● **What you need to do**: Could you copy exactly the lines from the one containing "after: rakieta [biały]" through the last line of the records below, leaving out any pictures?

● **Records provided**:
══════

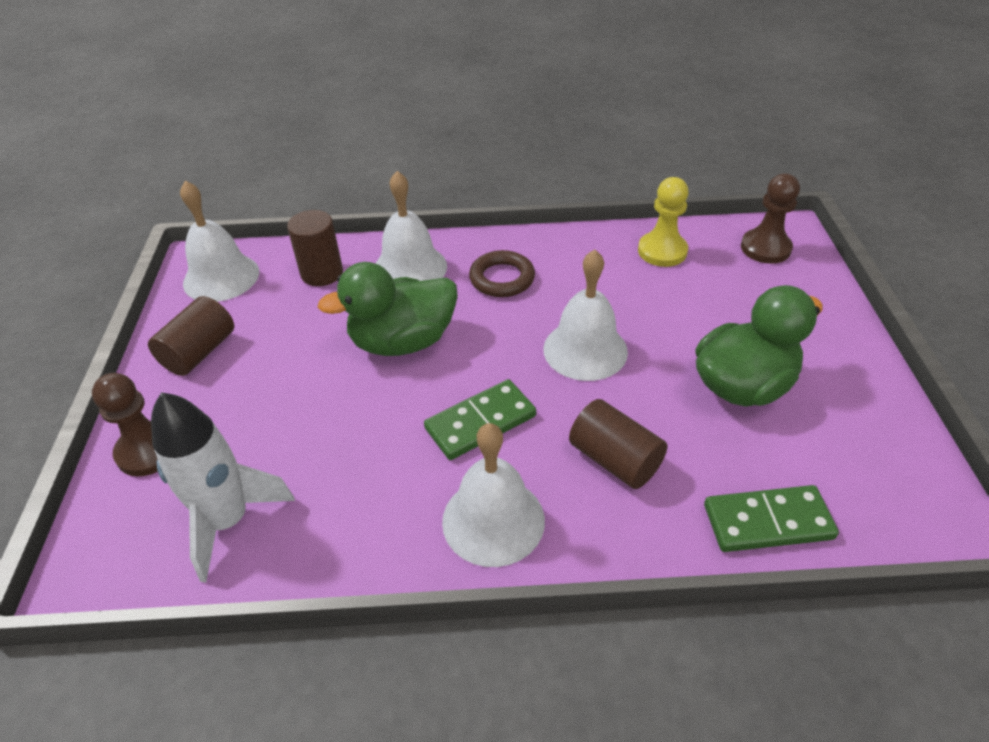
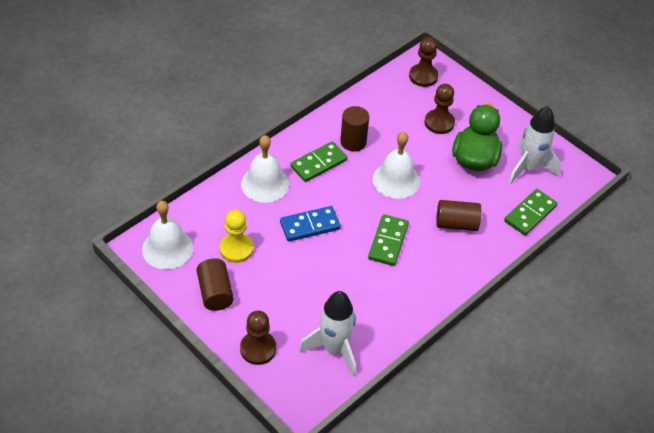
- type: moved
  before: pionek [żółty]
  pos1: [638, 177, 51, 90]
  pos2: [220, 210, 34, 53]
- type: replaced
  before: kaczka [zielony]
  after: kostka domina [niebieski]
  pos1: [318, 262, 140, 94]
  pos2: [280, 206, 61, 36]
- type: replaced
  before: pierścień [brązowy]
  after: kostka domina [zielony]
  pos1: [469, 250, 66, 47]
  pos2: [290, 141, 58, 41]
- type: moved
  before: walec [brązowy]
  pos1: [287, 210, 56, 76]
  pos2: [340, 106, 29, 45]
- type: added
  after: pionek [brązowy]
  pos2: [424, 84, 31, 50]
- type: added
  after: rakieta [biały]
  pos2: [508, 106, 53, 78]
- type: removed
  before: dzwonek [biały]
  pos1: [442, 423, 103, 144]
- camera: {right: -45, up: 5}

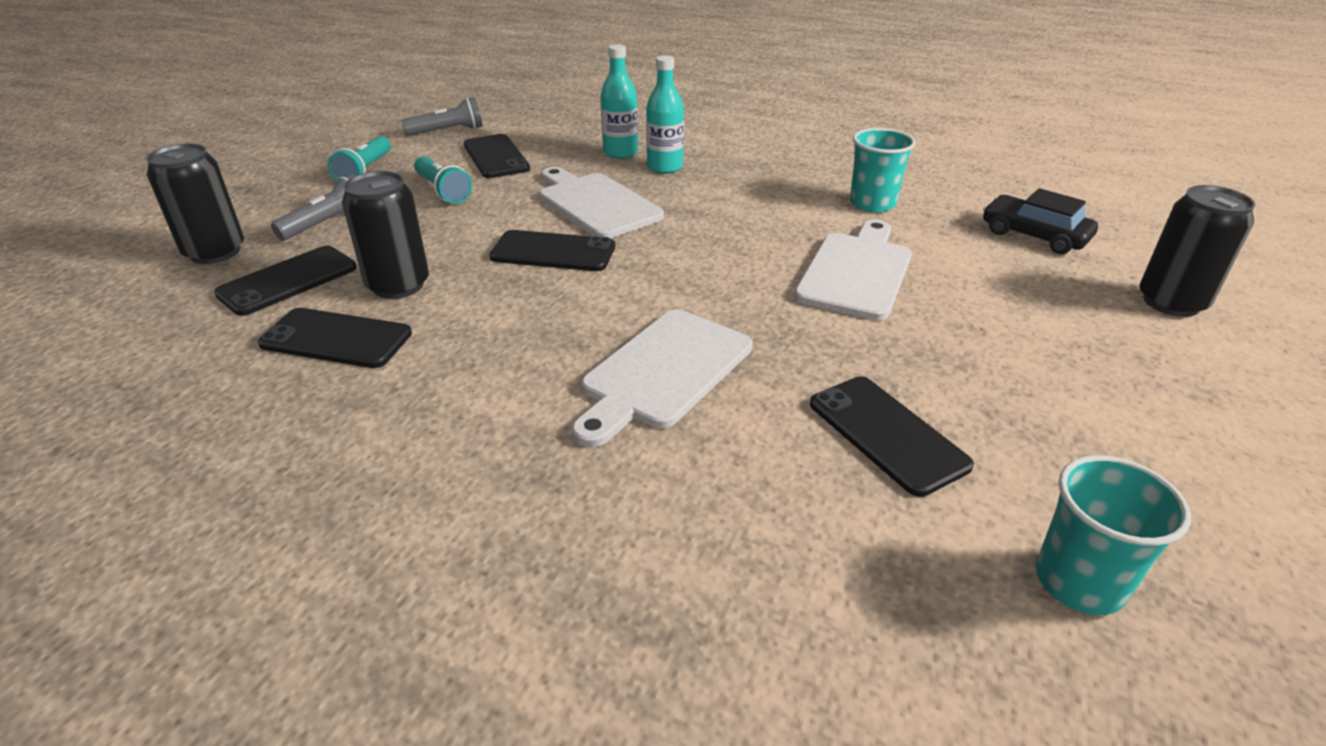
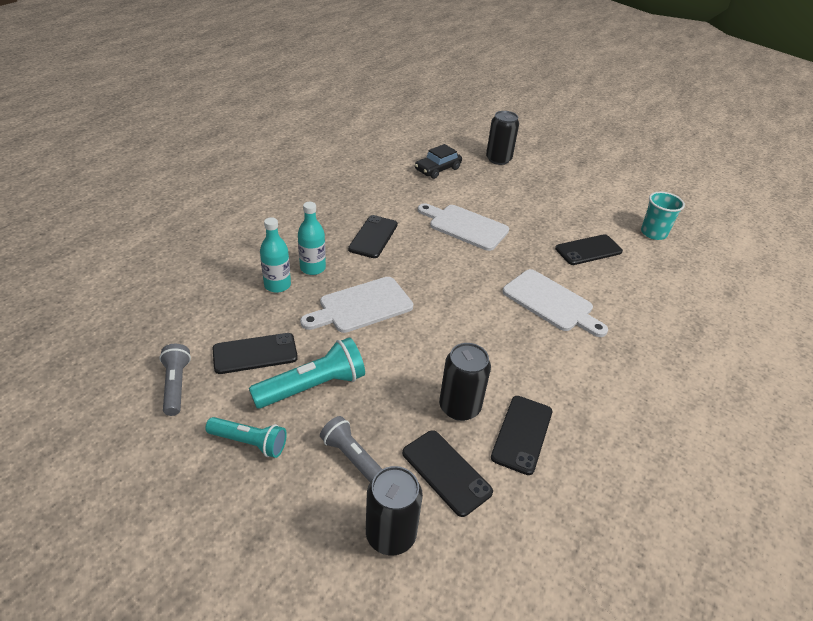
- type: resized
  before: latarka [turkusowy]
  pos1: [414, 156, 58, 48]
  pos2: [249, 337, 116, 72]
  scale: 1.52
- type: moved
  before: telefon [czarny]
  pos1: [489, 230, 126, 41]
  pos2: [348, 215, 50, 43]
- type: removed
  before: szklanka [turkusowy]
  pos1: [850, 128, 65, 85]
- camera: {right: -85, up: 5}

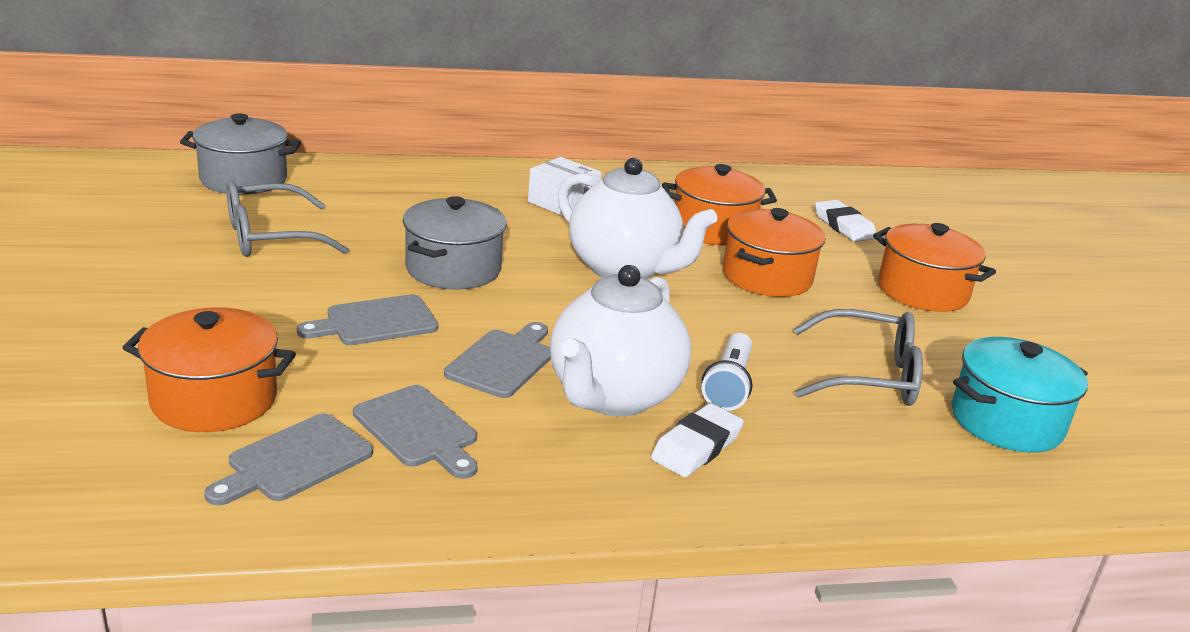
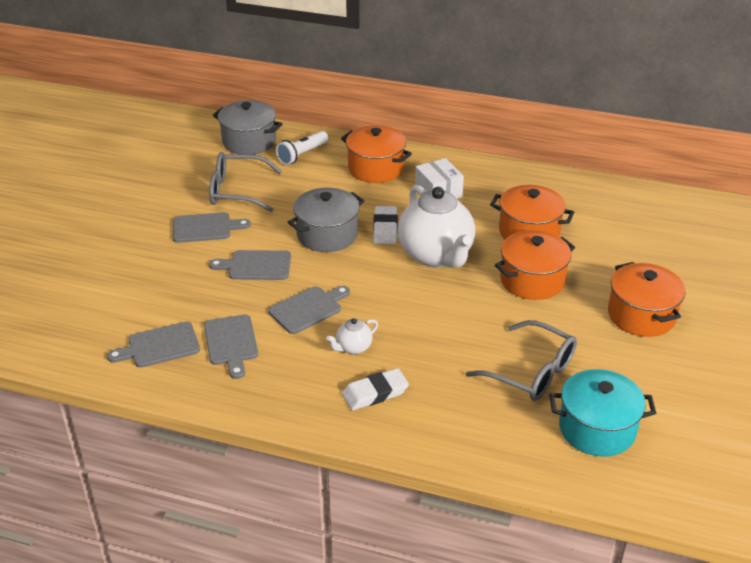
- type: added
  after: deska do krojenia [szary]
  pos2: [173, 212, 78, 31]
- type: moved
  before: latarka [biały]
  pos1: [702, 333, 51, 78]
  pos2: [276, 131, 52, 34]
- type: resized
  before: imbryk [biały]
  pos1: [550, 265, 141, 152]
  pos2: [326, 318, 52, 36]
  scale: 0.43
- type: moved
  before: garnek [pomarańczowy]
  pos1: [122, 307, 174, 125]
  pos2: [341, 125, 71, 58]
- type: moved
  before: gumka do mazania [biały]
  pos1: [815, 200, 61, 42]
  pos2: [373, 206, 25, 38]
- camera: {right: 30, up: 10}

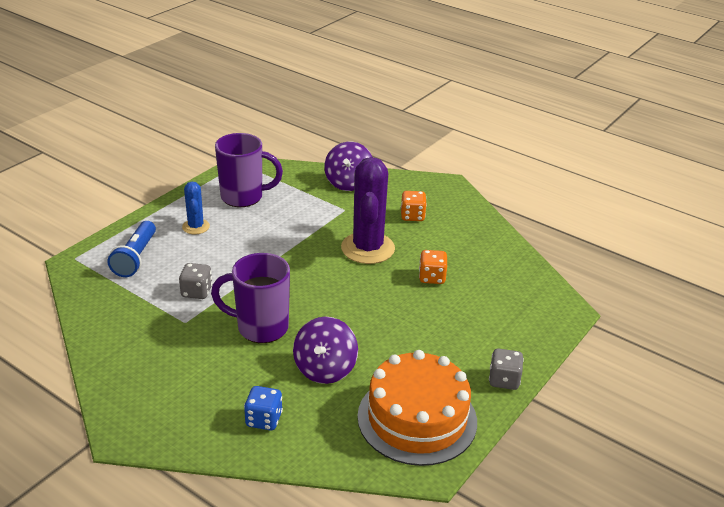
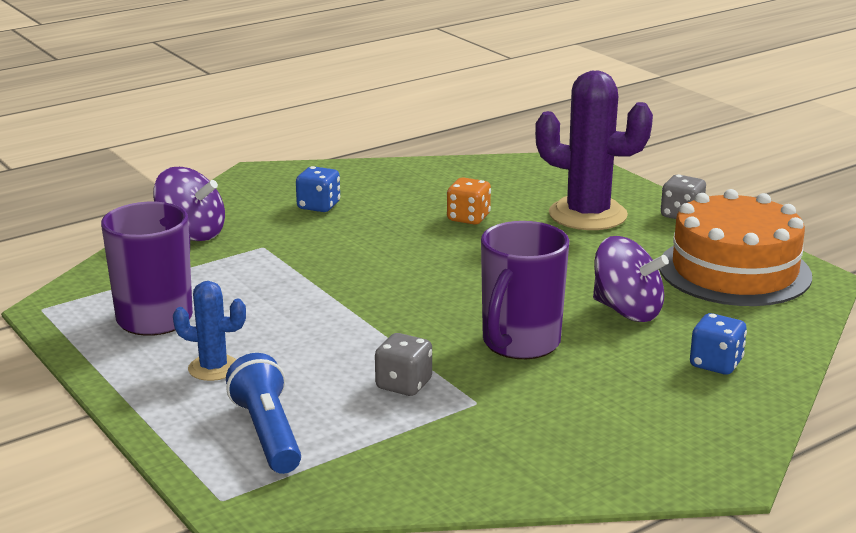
- type: turned
  before: latarka [niebieski]
  pos1: [107, 221, 49, 56]
  pos2: [226, 353, 75, 121]
  turn: -135
- type: recoloured
  before: kostka do gry [pomarańczowy]
  after: kostka do gry [niebieski]
  pos1: [401, 191, 26, 30]
  pos2: [296, 166, 44, 46]
- type: moved
  before: kaktus [fioletowy]
  pos1: [341, 157, 54, 107]
  pos2: [535, 71, 118, 159]
- camera: {right: -70, up: -10}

══════

● **Answer to the problem**:
  after: rakieta [biały]
  pos2: [508, 106, 53, 78]
- type: removed
  before: dzwonek [biały]
  pos1: [442, 423, 103, 144]
- camera: {right: -45, up: 5}

- type: resized
  before: latarka [turkusowy]
  pos1: [414, 156, 58, 48]
  pos2: [249, 337, 116, 72]
  scale: 1.52
- type: moved
  before: telefon [czarny]
  pos1: [489, 230, 126, 41]
  pos2: [348, 215, 50, 43]
- type: removed
  before: szklanka [turkusowy]
  pos1: [850, 128, 65, 85]
- camera: {right: -85, up: 5}

- type: added
  after: deska do krojenia [szary]
  pos2: [173, 212, 78, 31]
- type: moved
  before: latarka [biały]
  pos1: [702, 333, 51, 78]
  pos2: [276, 131, 52, 34]
- type: resized
  before: imbryk [biały]
  pos1: [550, 265, 141, 152]
  pos2: [326, 318, 52, 36]
  scale: 0.43
- type: moved
  before: garnek [pomarańczowy]
  pos1: [122, 307, 174, 125]
  pos2: [341, 125, 71, 58]
- type: moved
  before: gumka do mazania [biały]
  pos1: [815, 200, 61, 42]
  pos2: [373, 206, 25, 38]
- camera: {right: 30, up: 10}

- type: turned
  before: latarka [niebieski]
  pos1: [107, 221, 49, 56]
  pos2: [226, 353, 75, 121]
  turn: -135
- type: recoloured
  before: kostka do gry [pomarańczowy]
  after: kostka do gry [niebieski]
  pos1: [401, 191, 26, 30]
  pos2: [296, 166, 44, 46]
- type: moved
  before: kaktus [fioletowy]
  pos1: [341, 157, 54, 107]
  pos2: [535, 71, 118, 159]
- camera: {right: -70, up: -10}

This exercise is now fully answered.